Prompt: Give back the records below exactly, omitting the pictures.

Exercise data:
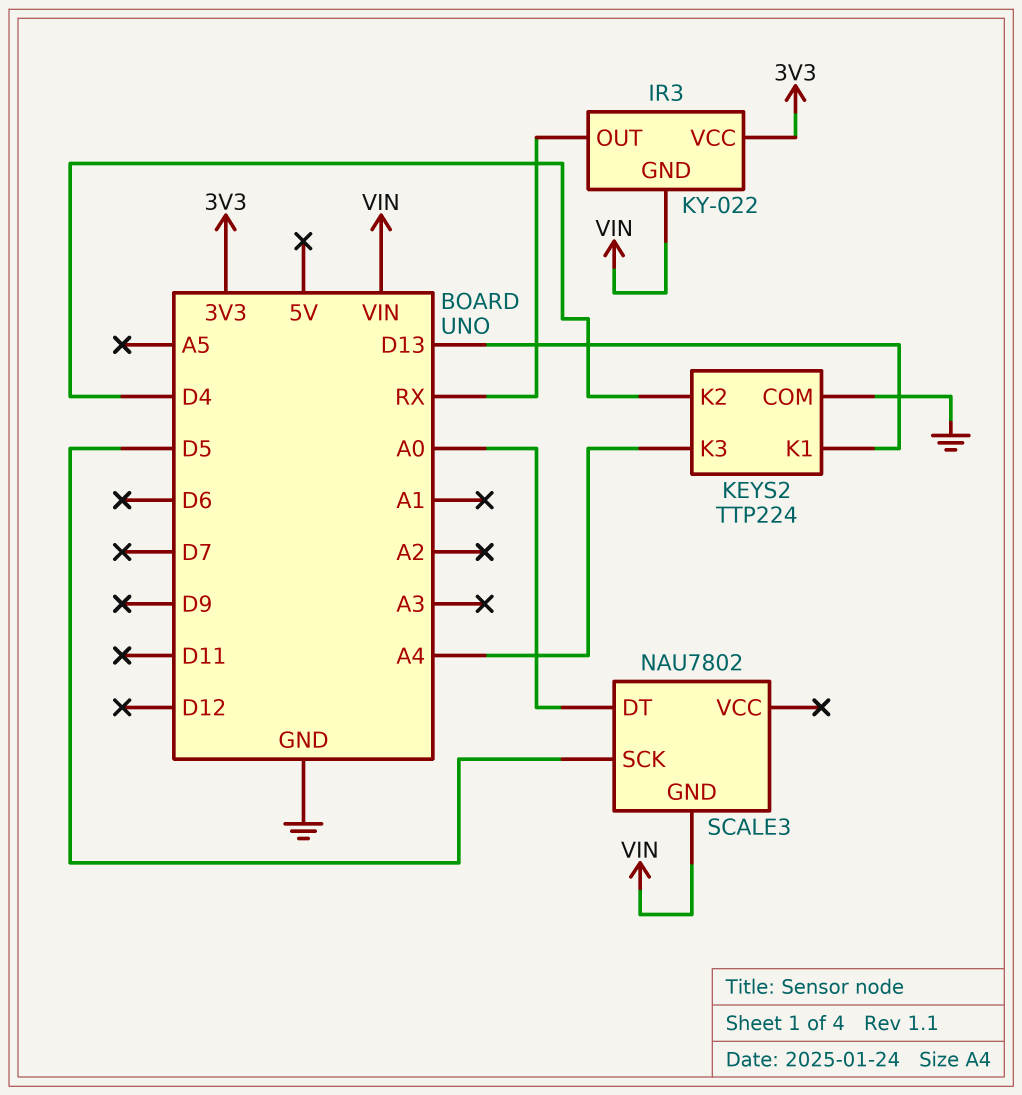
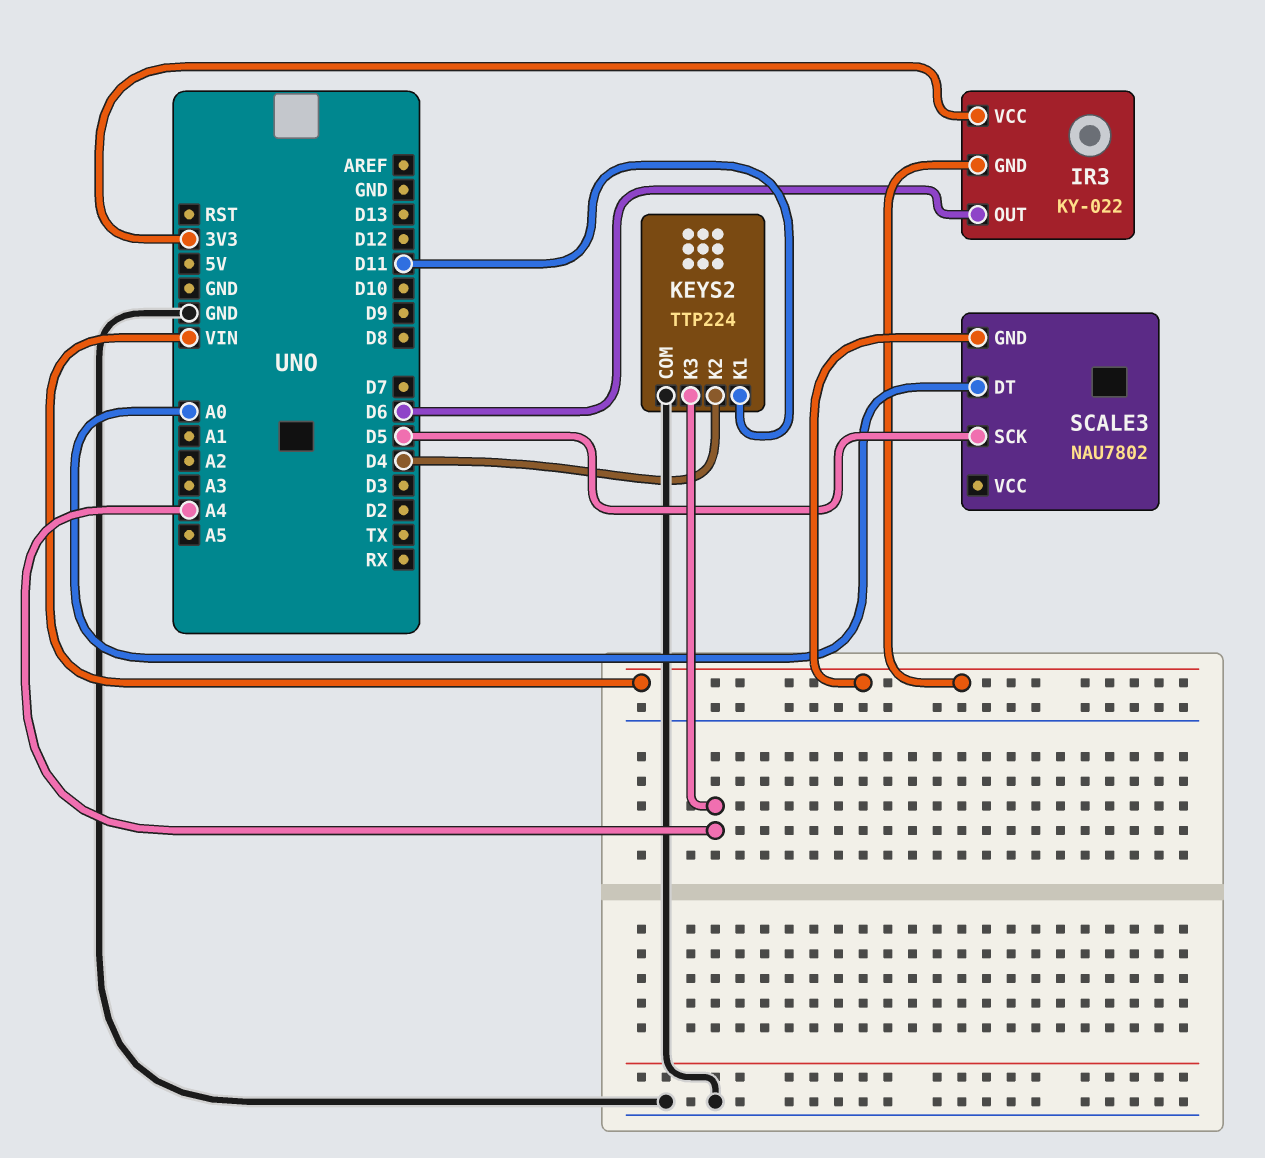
IR3 pin OUT: RX -> D6
KEYS2 pin K1: D13 -> D11

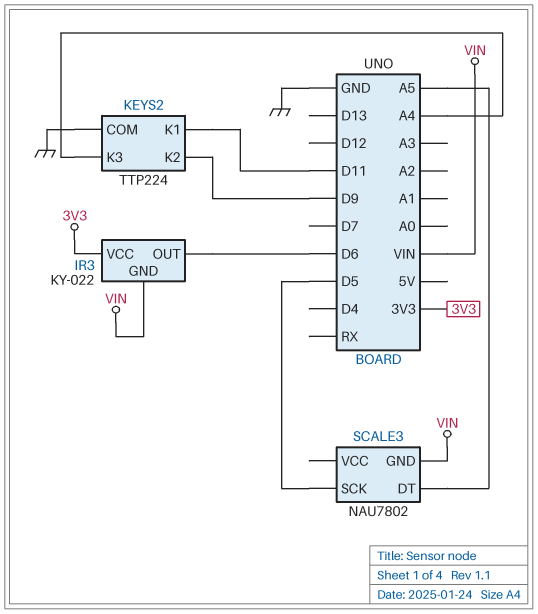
KEYS2 pin K2: D4 -> D9
SCALE3 pin DT: A0 -> A5

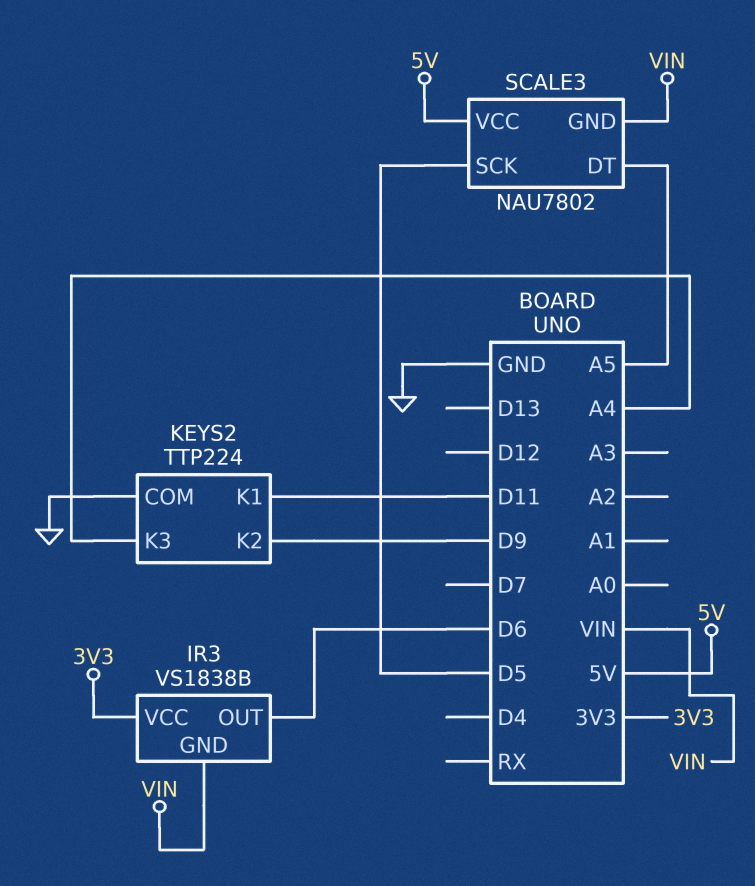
IR3: KY-022 -> VS1838B
SCALE3 pin VCC: none -> 5V

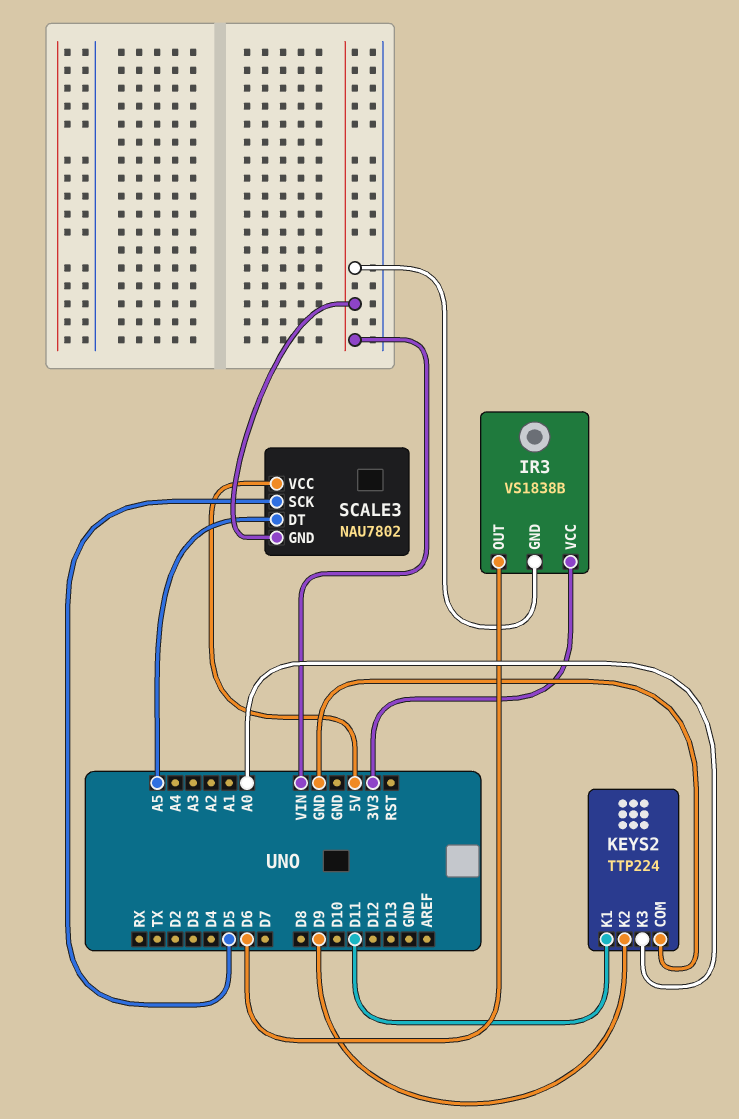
KEYS2 pin K3: A4 -> A0

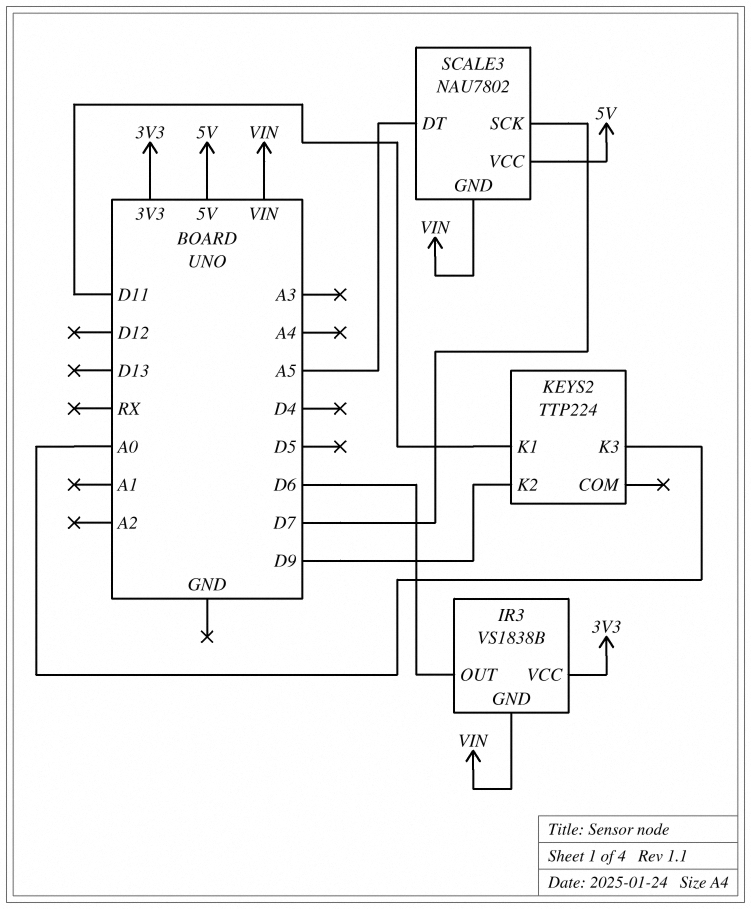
KEYS2 pin COM: GND -> none
SCALE3 pin SCK: D5 -> D7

Answer area:
IR3 pin OUT: RX -> D6
KEYS2 pin K1: D13 -> D11

KEYS2 pin K2: D4 -> D9
SCALE3 pin DT: A0 -> A5

IR3: KY-022 -> VS1838B
SCALE3 pin VCC: none -> 5V

KEYS2 pin K3: A4 -> A0

KEYS2 pin COM: GND -> none
SCALE3 pin SCK: D5 -> D7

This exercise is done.